=== Section Start ===

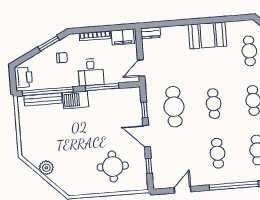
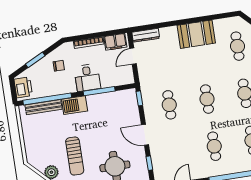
dresser: (151, 33) -> (146, 35), width x1.44
window: (49, 43) -> (35, 60), moved
door: (141, 68) -> (133, 56), moved
cafe table: (174, 107) -> (169, 105), width x0.73, depth x0.74
window: (144, 110) -> (139, 98), moved
sun lounger: (72, 153) -> (75, 156), added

=== Section End ===

**WORK REQUIRED:**
Where a line above contains the string "window", copy that line.

**EXPECTED OUTPUT:**
window: (49, 43) -> (35, 60), moved
window: (144, 110) -> (139, 98), moved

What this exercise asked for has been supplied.